TASK INSTRUCTIONS ->
Would you repeat the entries beneath, with nothing changed?

(AVAILABLE DATA Opens)

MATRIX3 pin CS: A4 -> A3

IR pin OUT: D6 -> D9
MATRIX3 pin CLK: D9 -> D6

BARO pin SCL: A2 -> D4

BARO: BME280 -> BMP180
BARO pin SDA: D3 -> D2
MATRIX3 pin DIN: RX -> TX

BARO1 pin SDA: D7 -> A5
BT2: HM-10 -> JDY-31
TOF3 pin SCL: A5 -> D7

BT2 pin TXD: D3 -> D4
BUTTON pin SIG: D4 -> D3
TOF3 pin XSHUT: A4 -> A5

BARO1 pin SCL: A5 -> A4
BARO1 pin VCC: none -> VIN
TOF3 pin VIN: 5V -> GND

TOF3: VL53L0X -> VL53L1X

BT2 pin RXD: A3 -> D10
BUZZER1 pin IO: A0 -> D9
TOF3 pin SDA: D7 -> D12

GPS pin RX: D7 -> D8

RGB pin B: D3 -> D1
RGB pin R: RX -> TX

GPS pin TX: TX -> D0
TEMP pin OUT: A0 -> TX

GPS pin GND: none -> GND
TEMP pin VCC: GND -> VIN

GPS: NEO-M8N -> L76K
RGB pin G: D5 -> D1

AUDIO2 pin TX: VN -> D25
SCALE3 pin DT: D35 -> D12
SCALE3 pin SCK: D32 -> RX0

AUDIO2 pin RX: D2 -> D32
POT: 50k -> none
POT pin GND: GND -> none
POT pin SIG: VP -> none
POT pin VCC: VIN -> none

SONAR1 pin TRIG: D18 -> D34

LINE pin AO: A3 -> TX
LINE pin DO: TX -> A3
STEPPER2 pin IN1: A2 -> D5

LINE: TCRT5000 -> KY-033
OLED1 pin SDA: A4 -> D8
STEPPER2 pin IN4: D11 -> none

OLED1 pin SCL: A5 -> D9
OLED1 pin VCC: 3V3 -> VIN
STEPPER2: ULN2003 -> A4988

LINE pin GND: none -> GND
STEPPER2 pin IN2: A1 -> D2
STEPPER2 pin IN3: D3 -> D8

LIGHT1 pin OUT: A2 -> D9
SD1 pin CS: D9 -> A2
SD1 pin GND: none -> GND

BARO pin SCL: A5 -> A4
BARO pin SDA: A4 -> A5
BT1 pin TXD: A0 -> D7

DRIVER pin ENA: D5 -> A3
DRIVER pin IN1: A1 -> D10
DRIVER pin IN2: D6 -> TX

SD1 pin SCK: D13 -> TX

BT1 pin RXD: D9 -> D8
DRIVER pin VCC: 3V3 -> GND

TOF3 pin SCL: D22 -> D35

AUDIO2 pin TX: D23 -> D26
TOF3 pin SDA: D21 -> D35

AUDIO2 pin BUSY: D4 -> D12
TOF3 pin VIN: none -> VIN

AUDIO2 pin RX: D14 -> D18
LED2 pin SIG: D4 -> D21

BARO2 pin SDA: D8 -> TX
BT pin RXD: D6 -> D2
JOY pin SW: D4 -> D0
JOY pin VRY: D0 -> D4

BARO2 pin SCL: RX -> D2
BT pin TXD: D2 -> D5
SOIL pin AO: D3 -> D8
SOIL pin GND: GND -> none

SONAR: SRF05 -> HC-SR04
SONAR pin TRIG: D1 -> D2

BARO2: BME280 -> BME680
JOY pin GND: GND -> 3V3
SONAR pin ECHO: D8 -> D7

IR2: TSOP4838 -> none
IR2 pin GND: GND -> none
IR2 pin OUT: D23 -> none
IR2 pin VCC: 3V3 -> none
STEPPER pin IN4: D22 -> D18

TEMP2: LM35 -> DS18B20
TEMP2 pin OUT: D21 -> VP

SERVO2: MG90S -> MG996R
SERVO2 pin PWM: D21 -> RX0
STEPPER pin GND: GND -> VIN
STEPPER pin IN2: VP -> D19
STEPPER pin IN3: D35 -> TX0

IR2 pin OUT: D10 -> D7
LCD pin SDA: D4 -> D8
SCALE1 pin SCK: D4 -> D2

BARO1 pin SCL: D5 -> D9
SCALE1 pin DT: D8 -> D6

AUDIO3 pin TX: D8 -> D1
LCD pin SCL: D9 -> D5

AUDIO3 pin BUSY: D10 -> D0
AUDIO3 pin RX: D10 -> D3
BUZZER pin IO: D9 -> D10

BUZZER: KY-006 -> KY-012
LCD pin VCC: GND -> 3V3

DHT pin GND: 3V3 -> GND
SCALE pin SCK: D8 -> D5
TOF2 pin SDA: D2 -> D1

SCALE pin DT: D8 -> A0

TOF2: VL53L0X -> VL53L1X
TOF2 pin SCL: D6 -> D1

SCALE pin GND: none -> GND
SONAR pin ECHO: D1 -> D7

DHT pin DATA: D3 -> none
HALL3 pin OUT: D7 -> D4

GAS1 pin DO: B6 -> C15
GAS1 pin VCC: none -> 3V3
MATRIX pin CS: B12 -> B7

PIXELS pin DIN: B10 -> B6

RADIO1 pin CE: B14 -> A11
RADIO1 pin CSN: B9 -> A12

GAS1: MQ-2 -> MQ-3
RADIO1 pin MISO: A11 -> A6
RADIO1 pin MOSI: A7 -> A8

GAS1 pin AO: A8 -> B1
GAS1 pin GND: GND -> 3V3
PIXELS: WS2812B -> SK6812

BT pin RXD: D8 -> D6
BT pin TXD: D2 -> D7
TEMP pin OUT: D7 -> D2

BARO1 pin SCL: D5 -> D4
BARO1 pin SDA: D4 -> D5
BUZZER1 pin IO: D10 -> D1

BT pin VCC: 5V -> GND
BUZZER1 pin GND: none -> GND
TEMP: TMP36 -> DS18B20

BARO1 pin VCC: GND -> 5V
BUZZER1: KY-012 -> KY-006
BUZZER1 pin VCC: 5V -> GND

(AVAILABLE DATA Closes)

RESPONSE TO THE EXERCISE ->
MATRIX3 pin CS: A4 -> A3

IR pin OUT: D6 -> D9
MATRIX3 pin CLK: D9 -> D6

BARO pin SCL: A2 -> D4

BARO: BME280 -> BMP180
BARO pin SDA: D3 -> D2
MATRIX3 pin DIN: RX -> TX

BARO1 pin SDA: D7 -> A5
BT2: HM-10 -> JDY-31
TOF3 pin SCL: A5 -> D7

BT2 pin TXD: D3 -> D4
BUTTON pin SIG: D4 -> D3
TOF3 pin XSHUT: A4 -> A5

BARO1 pin SCL: A5 -> A4
BARO1 pin VCC: none -> VIN
TOF3 pin VIN: 5V -> GND

TOF3: VL53L0X -> VL53L1X

BT2 pin RXD: A3 -> D10
BUZZER1 pin IO: A0 -> D9
TOF3 pin SDA: D7 -> D12

GPS pin RX: D7 -> D8

RGB pin B: D3 -> D1
RGB pin R: RX -> TX

GPS pin TX: TX -> D0
TEMP pin OUT: A0 -> TX

GPS pin GND: none -> GND
TEMP pin VCC: GND -> VIN

GPS: NEO-M8N -> L76K
RGB pin G: D5 -> D1

AUDIO2 pin TX: VN -> D25
SCALE3 pin DT: D35 -> D12
SCALE3 pin SCK: D32 -> RX0

AUDIO2 pin RX: D2 -> D32
POT: 50k -> none
POT pin GND: GND -> none
POT pin SIG: VP -> none
POT pin VCC: VIN -> none

SONAR1 pin TRIG: D18 -> D34

LINE pin AO: A3 -> TX
LINE pin DO: TX -> A3
STEPPER2 pin IN1: A2 -> D5

LINE: TCRT5000 -> KY-033
OLED1 pin SDA: A4 -> D8
STEPPER2 pin IN4: D11 -> none

OLED1 pin SCL: A5 -> D9
OLED1 pin VCC: 3V3 -> VIN
STEPPER2: ULN2003 -> A4988

LINE pin GND: none -> GND
STEPPER2 pin IN2: A1 -> D2
STEPPER2 pin IN3: D3 -> D8

LIGHT1 pin OUT: A2 -> D9
SD1 pin CS: D9 -> A2
SD1 pin GND: none -> GND

BARO pin SCL: A5 -> A4
BARO pin SDA: A4 -> A5
BT1 pin TXD: A0 -> D7

DRIVER pin ENA: D5 -> A3
DRIVER pin IN1: A1 -> D10
DRIVER pin IN2: D6 -> TX

SD1 pin SCK: D13 -> TX

BT1 pin RXD: D9 -> D8
DRIVER pin VCC: 3V3 -> GND

TOF3 pin SCL: D22 -> D35

AUDIO2 pin TX: D23 -> D26
TOF3 pin SDA: D21 -> D35

AUDIO2 pin BUSY: D4 -> D12
TOF3 pin VIN: none -> VIN

AUDIO2 pin RX: D14 -> D18
LED2 pin SIG: D4 -> D21

BARO2 pin SDA: D8 -> TX
BT pin RXD: D6 -> D2
JOY pin SW: D4 -> D0
JOY pin VRY: D0 -> D4

BARO2 pin SCL: RX -> D2
BT pin TXD: D2 -> D5
SOIL pin AO: D3 -> D8
SOIL pin GND: GND -> none

SONAR: SRF05 -> HC-SR04
SONAR pin TRIG: D1 -> D2

BARO2: BME280 -> BME680
JOY pin GND: GND -> 3V3
SONAR pin ECHO: D8 -> D7

IR2: TSOP4838 -> none
IR2 pin GND: GND -> none
IR2 pin OUT: D23 -> none
IR2 pin VCC: 3V3 -> none
STEPPER pin IN4: D22 -> D18

TEMP2: LM35 -> DS18B20
TEMP2 pin OUT: D21 -> VP

SERVO2: MG90S -> MG996R
SERVO2 pin PWM: D21 -> RX0
STEPPER pin GND: GND -> VIN
STEPPER pin IN2: VP -> D19
STEPPER pin IN3: D35 -> TX0

IR2 pin OUT: D10 -> D7
LCD pin SDA: D4 -> D8
SCALE1 pin SCK: D4 -> D2

BARO1 pin SCL: D5 -> D9
SCALE1 pin DT: D8 -> D6

AUDIO3 pin TX: D8 -> D1
LCD pin SCL: D9 -> D5

AUDIO3 pin BUSY: D10 -> D0
AUDIO3 pin RX: D10 -> D3
BUZZER pin IO: D9 -> D10

BUZZER: KY-006 -> KY-012
LCD pin VCC: GND -> 3V3

DHT pin GND: 3V3 -> GND
SCALE pin SCK: D8 -> D5
TOF2 pin SDA: D2 -> D1

SCALE pin DT: D8 -> A0

TOF2: VL53L0X -> VL53L1X
TOF2 pin SCL: D6 -> D1

SCALE pin GND: none -> GND
SONAR pin ECHO: D1 -> D7

DHT pin DATA: D3 -> none
HALL3 pin OUT: D7 -> D4

GAS1 pin DO: B6 -> C15
GAS1 pin VCC: none -> 3V3
MATRIX pin CS: B12 -> B7

PIXELS pin DIN: B10 -> B6

RADIO1 pin CE: B14 -> A11
RADIO1 pin CSN: B9 -> A12

GAS1: MQ-2 -> MQ-3
RADIO1 pin MISO: A11 -> A6
RADIO1 pin MOSI: A7 -> A8

GAS1 pin AO: A8 -> B1
GAS1 pin GND: GND -> 3V3
PIXELS: WS2812B -> SK6812

BT pin RXD: D8 -> D6
BT pin TXD: D2 -> D7
TEMP pin OUT: D7 -> D2

BARO1 pin SCL: D5 -> D4
BARO1 pin SDA: D4 -> D5
BUZZER1 pin IO: D10 -> D1

BT pin VCC: 5V -> GND
BUZZER1 pin GND: none -> GND
TEMP: TMP36 -> DS18B20

BARO1 pin VCC: GND -> 5V
BUZZER1: KY-012 -> KY-006
BUZZER1 pin VCC: 5V -> GND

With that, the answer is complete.